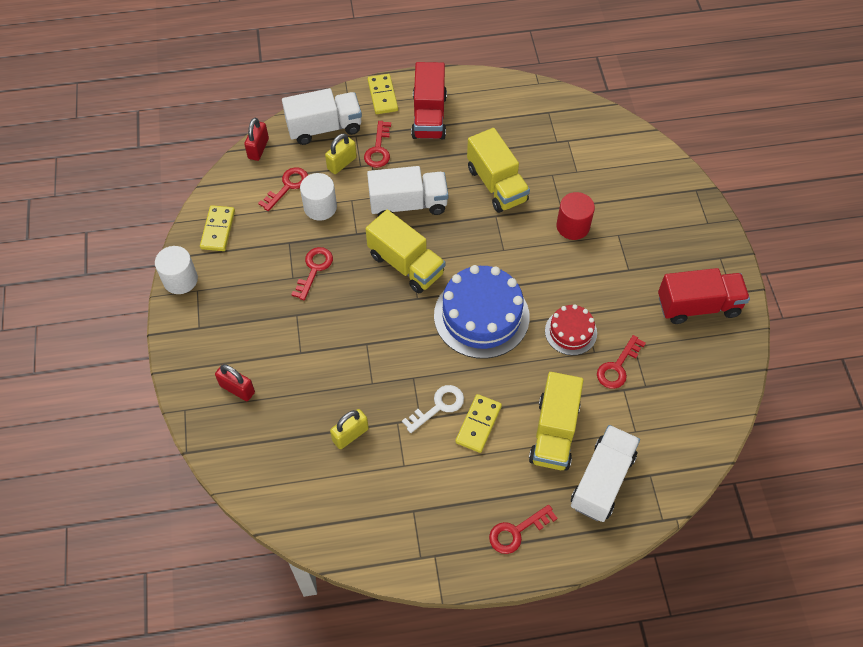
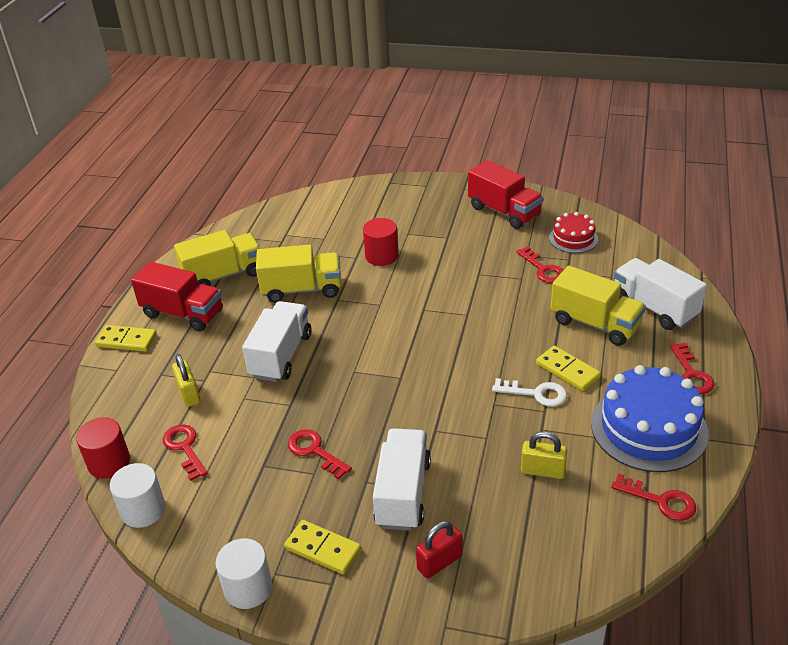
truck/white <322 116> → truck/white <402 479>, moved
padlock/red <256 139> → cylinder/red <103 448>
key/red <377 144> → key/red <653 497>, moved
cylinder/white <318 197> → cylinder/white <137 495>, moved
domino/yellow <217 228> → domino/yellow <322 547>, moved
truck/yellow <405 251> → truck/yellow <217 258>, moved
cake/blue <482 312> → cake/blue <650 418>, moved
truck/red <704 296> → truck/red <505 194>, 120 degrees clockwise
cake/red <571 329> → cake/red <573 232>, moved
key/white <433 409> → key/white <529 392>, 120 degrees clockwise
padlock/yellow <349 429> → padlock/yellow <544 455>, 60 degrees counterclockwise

**Task description:**
Copy every record above exactly as written, but leave out the pictures.

**Task result:**
truck/white <322 116> → truck/white <402 479>, moved
padlock/red <256 139> → cylinder/red <103 448>
key/red <377 144> → key/red <653 497>, moved
cylinder/white <318 197> → cylinder/white <137 495>, moved
domino/yellow <217 228> → domino/yellow <322 547>, moved
truck/yellow <405 251> → truck/yellow <217 258>, moved
cake/blue <482 312> → cake/blue <650 418>, moved
truck/red <704 296> → truck/red <505 194>, 120 degrees clockwise
cake/red <571 329> → cake/red <573 232>, moved
key/white <433 409> → key/white <529 392>, 120 degrees clockwise
padlock/yellow <349 429> → padlock/yellow <544 455>, 60 degrees counterclockwise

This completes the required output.